* ACTION ITEM *
Lift out each line of the data that holds "board".

Spatial object tracking data
----

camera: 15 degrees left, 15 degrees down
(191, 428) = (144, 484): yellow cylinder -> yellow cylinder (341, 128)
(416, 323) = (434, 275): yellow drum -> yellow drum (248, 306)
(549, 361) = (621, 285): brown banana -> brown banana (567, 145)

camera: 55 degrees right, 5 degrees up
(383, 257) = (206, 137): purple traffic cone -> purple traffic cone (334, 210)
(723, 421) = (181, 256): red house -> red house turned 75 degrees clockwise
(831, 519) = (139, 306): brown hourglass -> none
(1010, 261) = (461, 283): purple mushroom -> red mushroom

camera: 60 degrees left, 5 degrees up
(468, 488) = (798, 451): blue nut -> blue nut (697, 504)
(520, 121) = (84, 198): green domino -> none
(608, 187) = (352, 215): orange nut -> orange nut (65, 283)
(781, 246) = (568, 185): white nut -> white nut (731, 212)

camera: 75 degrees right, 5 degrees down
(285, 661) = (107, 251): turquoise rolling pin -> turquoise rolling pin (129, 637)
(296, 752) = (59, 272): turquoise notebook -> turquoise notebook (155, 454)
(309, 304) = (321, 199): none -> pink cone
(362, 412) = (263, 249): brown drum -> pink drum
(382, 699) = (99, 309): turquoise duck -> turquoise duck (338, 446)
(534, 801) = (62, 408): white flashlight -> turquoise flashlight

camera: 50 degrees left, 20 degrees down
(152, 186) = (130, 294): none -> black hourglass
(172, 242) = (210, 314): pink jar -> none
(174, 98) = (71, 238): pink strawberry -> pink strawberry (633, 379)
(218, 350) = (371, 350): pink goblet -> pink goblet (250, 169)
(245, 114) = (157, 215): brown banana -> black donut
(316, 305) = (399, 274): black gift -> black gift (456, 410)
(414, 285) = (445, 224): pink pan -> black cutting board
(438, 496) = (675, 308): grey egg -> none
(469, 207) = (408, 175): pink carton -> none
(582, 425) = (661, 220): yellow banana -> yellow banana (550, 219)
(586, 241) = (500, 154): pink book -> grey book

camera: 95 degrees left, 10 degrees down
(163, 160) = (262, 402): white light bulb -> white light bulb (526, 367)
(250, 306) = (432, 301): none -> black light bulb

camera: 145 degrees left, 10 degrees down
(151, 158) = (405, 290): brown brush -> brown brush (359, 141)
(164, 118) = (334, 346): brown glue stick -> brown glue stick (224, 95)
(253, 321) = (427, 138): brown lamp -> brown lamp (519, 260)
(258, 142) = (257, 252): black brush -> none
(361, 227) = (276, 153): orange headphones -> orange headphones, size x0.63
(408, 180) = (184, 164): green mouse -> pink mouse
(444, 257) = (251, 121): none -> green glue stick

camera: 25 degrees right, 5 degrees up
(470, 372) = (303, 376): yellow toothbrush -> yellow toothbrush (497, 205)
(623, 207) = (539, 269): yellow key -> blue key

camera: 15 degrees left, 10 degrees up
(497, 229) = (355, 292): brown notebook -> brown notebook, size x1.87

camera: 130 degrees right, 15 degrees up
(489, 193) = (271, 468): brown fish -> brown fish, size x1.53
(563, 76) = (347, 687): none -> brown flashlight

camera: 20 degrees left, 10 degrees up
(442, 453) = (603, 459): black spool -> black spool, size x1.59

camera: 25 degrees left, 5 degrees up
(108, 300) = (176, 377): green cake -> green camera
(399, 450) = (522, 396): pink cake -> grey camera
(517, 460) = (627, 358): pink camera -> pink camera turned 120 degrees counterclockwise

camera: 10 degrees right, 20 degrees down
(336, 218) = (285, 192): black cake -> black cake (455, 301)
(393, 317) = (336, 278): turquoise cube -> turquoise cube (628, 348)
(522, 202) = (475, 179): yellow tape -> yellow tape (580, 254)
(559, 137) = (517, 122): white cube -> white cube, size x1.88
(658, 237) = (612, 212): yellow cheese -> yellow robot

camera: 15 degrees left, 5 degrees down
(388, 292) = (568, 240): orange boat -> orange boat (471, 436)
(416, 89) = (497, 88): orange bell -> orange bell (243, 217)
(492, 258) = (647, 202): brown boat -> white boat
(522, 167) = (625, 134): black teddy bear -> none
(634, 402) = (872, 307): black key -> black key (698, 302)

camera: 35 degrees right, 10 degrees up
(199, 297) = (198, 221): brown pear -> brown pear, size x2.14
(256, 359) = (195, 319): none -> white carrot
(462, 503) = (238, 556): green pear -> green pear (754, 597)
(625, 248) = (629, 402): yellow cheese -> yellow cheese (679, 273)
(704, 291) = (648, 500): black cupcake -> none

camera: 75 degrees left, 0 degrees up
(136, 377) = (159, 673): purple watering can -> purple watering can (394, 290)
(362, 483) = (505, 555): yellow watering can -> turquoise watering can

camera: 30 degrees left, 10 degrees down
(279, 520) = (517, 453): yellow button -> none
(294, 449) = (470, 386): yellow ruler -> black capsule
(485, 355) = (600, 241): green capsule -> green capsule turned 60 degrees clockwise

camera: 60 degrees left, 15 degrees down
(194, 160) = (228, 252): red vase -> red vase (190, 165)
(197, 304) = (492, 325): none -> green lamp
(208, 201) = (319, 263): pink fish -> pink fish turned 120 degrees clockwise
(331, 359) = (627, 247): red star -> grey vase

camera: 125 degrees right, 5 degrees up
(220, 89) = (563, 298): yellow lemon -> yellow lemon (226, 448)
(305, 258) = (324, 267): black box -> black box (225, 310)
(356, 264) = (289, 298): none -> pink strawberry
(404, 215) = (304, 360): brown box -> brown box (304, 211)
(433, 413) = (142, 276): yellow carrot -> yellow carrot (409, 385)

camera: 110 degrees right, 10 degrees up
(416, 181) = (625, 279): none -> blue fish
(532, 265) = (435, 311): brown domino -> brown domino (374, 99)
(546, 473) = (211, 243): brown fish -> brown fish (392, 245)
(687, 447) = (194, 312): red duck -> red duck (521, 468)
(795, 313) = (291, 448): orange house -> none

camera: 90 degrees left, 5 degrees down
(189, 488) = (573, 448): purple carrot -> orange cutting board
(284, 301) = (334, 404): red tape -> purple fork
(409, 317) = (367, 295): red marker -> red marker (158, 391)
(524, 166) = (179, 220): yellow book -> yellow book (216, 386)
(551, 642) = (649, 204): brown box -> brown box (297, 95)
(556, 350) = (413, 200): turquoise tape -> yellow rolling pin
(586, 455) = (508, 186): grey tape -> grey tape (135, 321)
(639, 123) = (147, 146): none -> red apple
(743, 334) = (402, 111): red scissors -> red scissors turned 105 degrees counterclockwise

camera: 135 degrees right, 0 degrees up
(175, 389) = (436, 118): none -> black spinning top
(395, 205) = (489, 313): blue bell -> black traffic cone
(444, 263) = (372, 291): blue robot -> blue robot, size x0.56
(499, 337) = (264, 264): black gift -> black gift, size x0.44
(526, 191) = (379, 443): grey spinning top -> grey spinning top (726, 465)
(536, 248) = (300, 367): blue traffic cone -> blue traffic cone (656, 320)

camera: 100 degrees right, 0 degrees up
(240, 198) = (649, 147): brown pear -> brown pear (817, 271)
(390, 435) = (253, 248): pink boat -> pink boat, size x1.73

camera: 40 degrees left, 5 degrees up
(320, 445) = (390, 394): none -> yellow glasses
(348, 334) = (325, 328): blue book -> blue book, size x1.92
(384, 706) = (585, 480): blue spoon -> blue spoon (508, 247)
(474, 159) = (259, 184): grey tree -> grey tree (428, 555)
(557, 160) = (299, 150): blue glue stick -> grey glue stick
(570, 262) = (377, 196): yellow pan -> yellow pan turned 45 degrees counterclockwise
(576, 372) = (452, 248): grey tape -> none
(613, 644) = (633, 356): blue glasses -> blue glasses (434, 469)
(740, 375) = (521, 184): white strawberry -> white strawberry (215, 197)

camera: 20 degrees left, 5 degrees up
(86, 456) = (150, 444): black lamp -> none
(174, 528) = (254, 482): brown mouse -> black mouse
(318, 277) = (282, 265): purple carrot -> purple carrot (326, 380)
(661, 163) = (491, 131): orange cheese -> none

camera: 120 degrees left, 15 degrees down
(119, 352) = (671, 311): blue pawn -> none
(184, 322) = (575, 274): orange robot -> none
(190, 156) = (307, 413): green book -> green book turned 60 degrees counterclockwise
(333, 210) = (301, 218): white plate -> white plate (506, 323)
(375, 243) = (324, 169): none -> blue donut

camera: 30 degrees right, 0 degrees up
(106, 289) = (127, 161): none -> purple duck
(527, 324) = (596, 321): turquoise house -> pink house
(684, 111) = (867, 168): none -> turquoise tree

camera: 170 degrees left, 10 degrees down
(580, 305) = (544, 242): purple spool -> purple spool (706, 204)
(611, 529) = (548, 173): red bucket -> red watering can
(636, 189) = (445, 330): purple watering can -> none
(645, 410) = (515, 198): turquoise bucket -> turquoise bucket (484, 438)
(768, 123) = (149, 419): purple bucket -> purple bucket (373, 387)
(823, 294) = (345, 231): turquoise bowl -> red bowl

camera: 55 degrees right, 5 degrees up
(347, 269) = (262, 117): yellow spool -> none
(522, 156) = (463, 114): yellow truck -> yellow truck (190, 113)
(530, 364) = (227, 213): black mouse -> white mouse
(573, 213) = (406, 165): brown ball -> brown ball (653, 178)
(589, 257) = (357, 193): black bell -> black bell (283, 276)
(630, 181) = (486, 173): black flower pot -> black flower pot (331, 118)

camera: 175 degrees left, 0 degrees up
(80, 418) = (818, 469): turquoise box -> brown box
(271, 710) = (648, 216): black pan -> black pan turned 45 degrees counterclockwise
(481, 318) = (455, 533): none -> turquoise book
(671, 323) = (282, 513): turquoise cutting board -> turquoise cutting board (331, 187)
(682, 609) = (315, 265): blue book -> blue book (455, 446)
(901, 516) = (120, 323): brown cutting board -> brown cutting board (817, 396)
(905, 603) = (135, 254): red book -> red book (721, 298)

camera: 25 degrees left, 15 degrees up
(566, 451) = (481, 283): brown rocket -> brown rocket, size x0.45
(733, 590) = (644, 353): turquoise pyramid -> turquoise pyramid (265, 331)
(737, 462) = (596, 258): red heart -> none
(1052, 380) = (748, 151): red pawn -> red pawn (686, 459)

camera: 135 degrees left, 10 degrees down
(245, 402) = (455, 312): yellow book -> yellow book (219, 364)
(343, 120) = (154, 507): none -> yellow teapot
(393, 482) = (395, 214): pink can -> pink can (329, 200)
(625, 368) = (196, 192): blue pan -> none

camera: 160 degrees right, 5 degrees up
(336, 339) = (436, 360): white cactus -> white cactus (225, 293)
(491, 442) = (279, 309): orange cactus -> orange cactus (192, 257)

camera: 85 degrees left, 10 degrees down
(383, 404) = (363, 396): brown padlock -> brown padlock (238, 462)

----

* COMPLETED EXERCISE *
(414, 285) = (445, 224): pink pan -> black cutting board
(189, 488) = (573, 448): purple carrot -> orange cutting board
(671, 323) = (282, 513): turquoise cutting board -> turquoise cutting board (331, 187)
(901, 516) = (120, 323): brown cutting board -> brown cutting board (817, 396)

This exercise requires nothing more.